Every line in the entries that holds "white" should be identified and copied.

- Opening Delimiter -

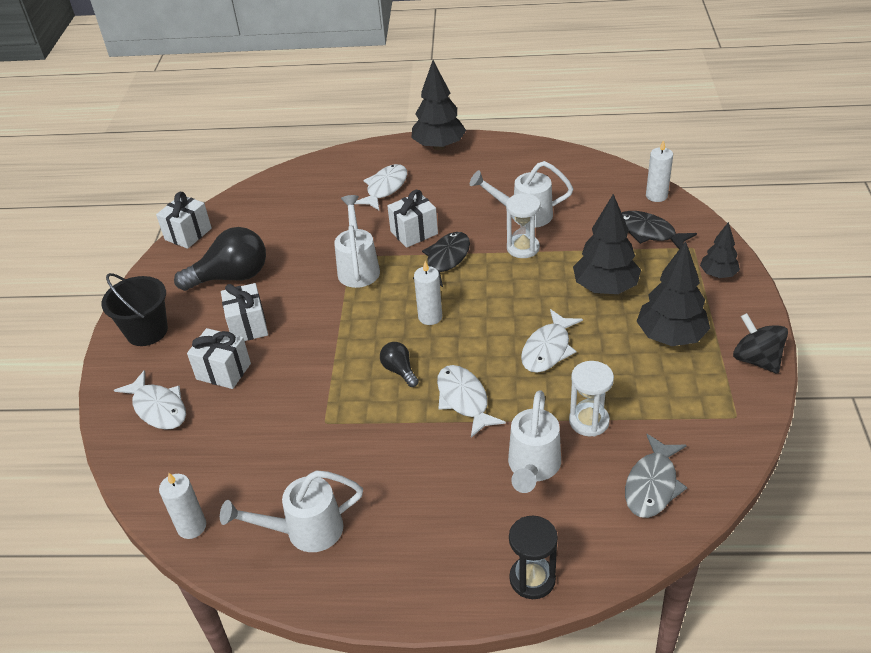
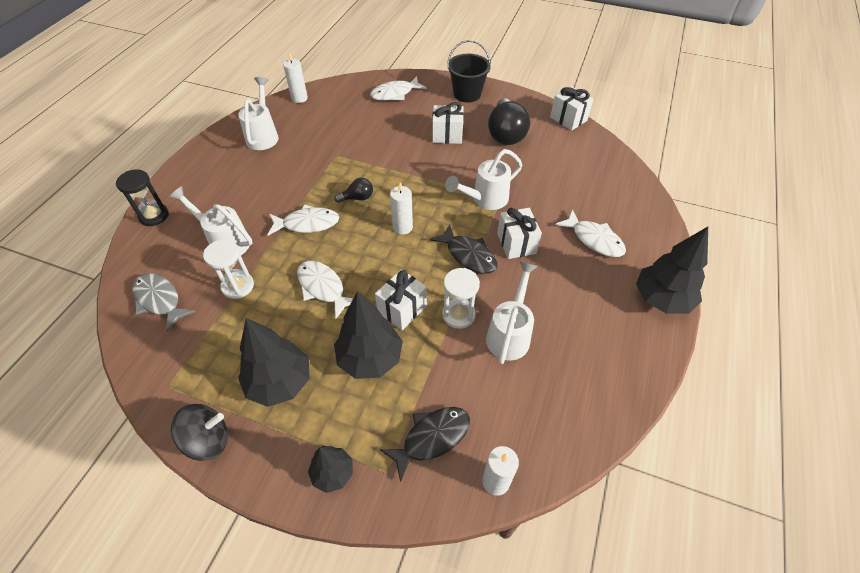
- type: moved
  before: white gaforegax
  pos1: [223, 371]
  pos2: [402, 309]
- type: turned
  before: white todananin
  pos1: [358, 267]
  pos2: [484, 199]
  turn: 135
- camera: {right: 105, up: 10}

- Closing Delimiter -

Finished task.
  before: white gaforegax
  before: white todananin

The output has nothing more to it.